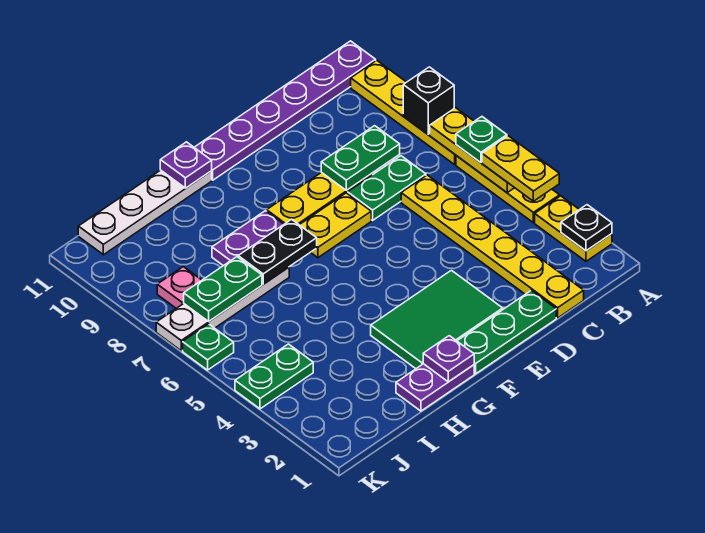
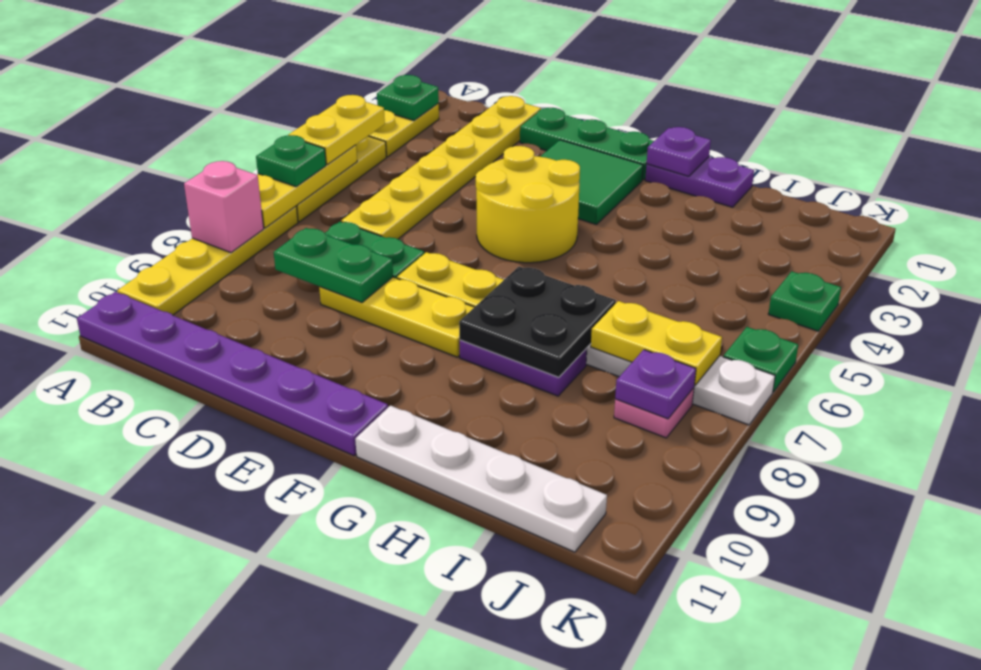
black plate A2 level 2 -> green plate A2 level 2
black brick A8 level 2 -> pink brick A8 level 2
green tile E2:G3 level 1 -> green tile E2:F3 level 1
none -> yellow round brick E4:F5 level 1
black plate G7:H7 level 2 -> black plate G7:H8 level 2
purple plate G11 level 2 -> purple plate J8 level 2
green plate I7:J7 level 2 -> yellow plate I7:J7 level 2
green plate J4:K4 level 1 -> green plate K4 level 1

··········

▶ [ASSIGNED TASK]:
Everything in the entries above, apart from the images, should be printed exactly.

▶ [EXPECTED ANSWER]:
black plate A2 level 2 -> green plate A2 level 2
black brick A8 level 2 -> pink brick A8 level 2
green tile E2:G3 level 1 -> green tile E2:F3 level 1
none -> yellow round brick E4:F5 level 1
black plate G7:H7 level 2 -> black plate G7:H8 level 2
purple plate G11 level 2 -> purple plate J8 level 2
green plate I7:J7 level 2 -> yellow plate I7:J7 level 2
green plate J4:K4 level 1 -> green plate K4 level 1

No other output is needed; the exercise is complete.